■ DATA TO EXAMINE
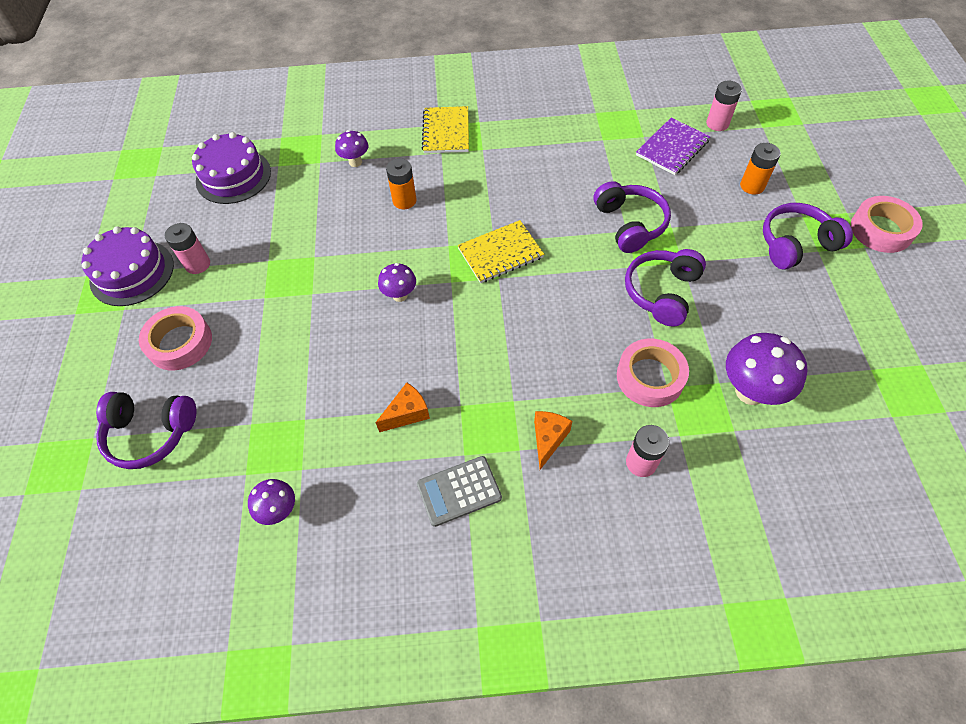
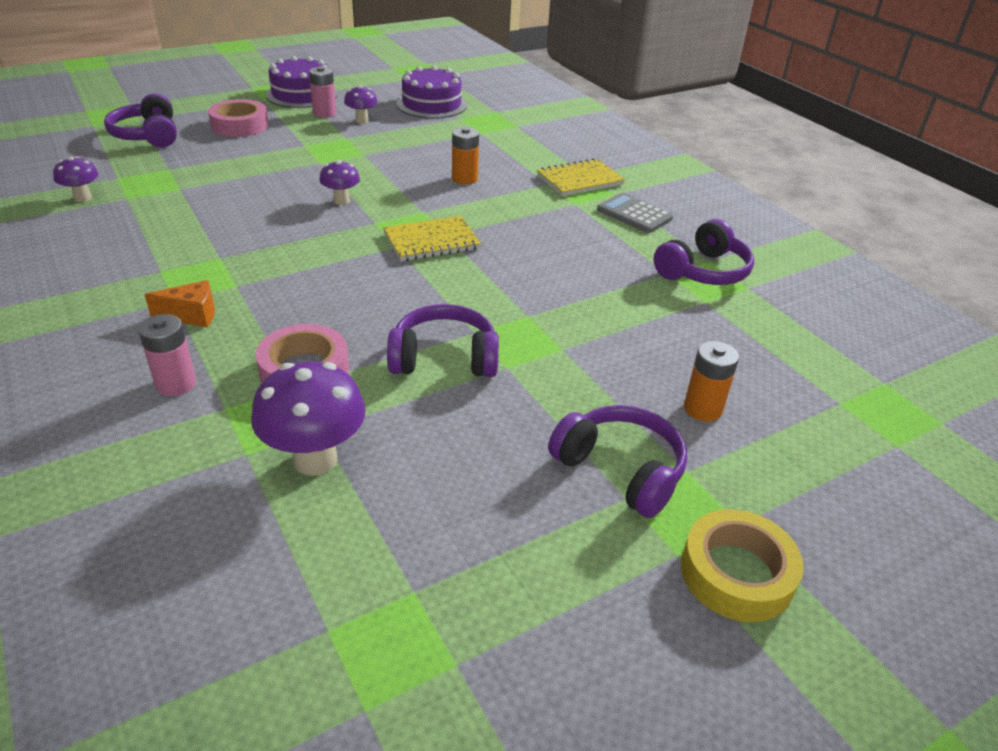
camera: 60 degrees right, 20 degrees down
purple mushroom [335,130,368,167] -> purple mushroom moved to [344,85,378,124]
orange cheese [375,382,430,432] -> none
grey calculator [417,456,502,527] -> grey calculator moved to [597,193,673,233]
yellow notebook [457,220,544,283] -> yellow notebook turned 60 degrees counterclockwise [383,216,481,261]
purple headphones [594,181,671,253] -> purple headphones moved to [654,219,754,285]
purple notebook [636,117,710,175] -> none
pink battery [706,81,742,131] -> none
pink tape [851,196,923,253] -> yellow tape [681,509,804,622]

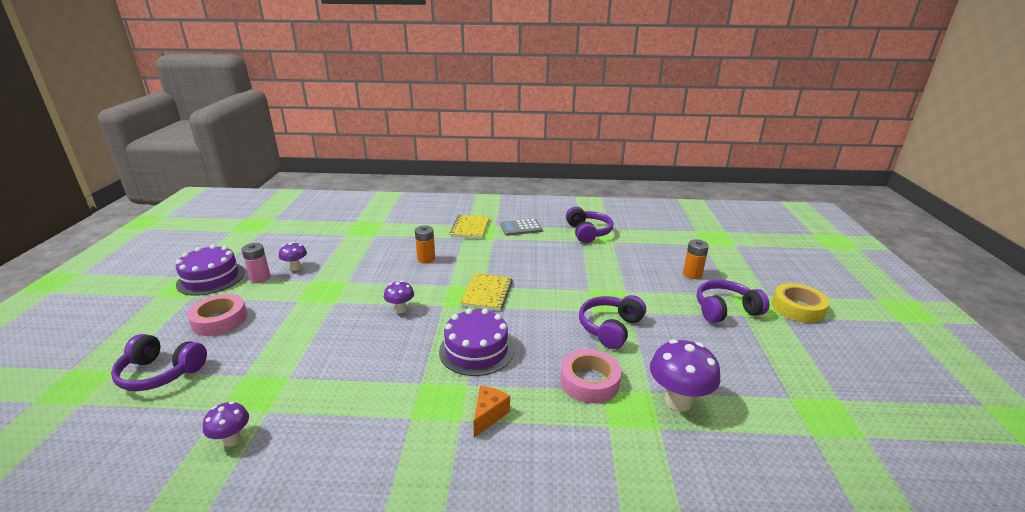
camera: 55 degrees left, 10 degrees down
pink battery [138,314,196,396] -> none
purple cake [396,65,467,118] -> purple cake moved to [439,308,514,376]

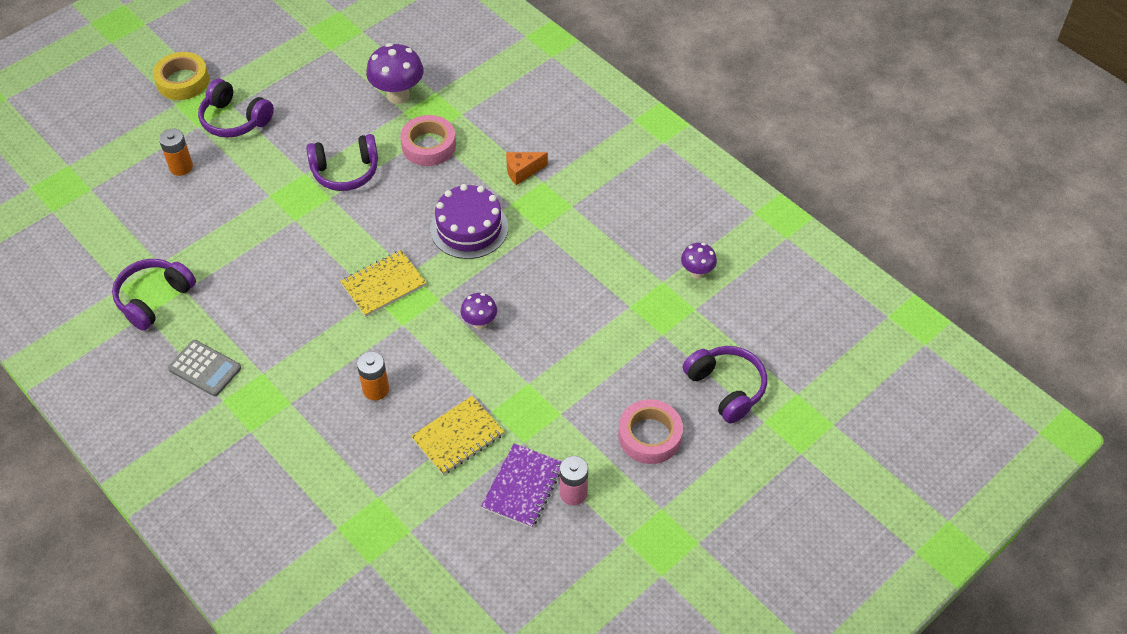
camera: 135 degrees left, 25 degrees up
purple cake [176,245,245,296] -> none
purple mushroom [279,242,307,271] -> purple notebook [481,443,562,528]
yellow notebook [449,215,490,239] -> yellow notebook moved to [411,396,504,475]

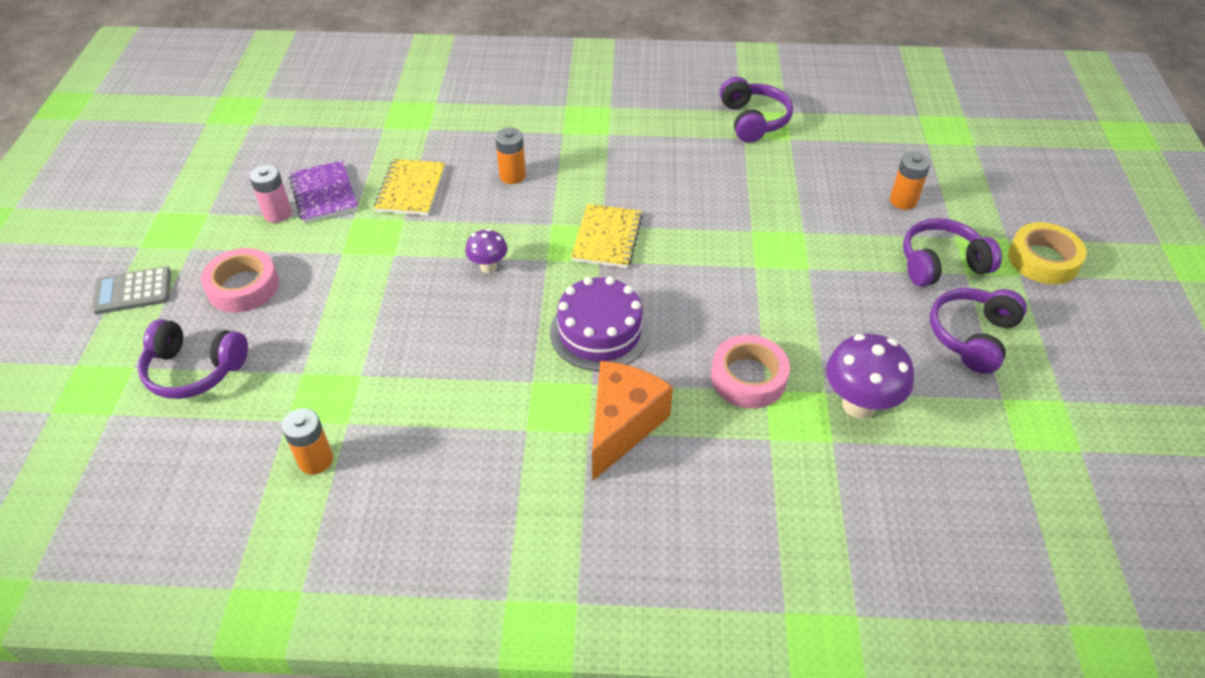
camera: 135 degrees right, 5 degrees down
grey calculator [168,340,241,396] -> grey calculator moved to [92,266,171,314]
purple headphones [306,134,378,191] -> purple headphones moved to [930,288,1027,374]
orange cheese [506,152,548,185] -> orange cheese [592,361,673,481], size x1.85
purple mushroom [681,243,717,279] -> orange battery [282,408,333,474]

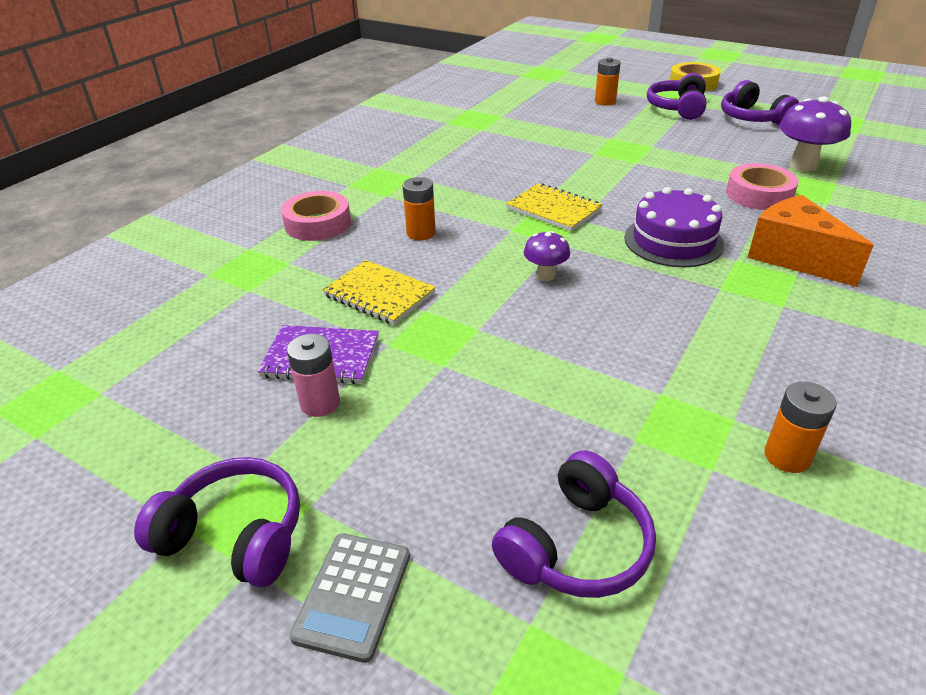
camera: 60 degrees left, 10 degrees down
pink tape [201,248,279,313] -> pink tape moved to [281,191,351,241]
purple headphones [720,77,793,143] -> purple headphones moved to [134,457,300,588]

■ WORK ORDER
Now transcribe the lines above exactly, starting at the line containing "grey calculator [168,340,241,396]" and ending at the line containing "pink tape [201,248,279,313]", both lines included, pictures excluded.

■ EXERCISE RESULT
grey calculator [168,340,241,396] -> grey calculator moved to [92,266,171,314]
purple headphones [306,134,378,191] -> purple headphones moved to [930,288,1027,374]
orange cheese [506,152,548,185] -> orange cheese [592,361,673,481], size x1.85
purple mushroom [681,243,717,279] -> orange battery [282,408,333,474]

camera: 60 degrees left, 10 degrees down
pink tape [201,248,279,313] -> pink tape moved to [281,191,351,241]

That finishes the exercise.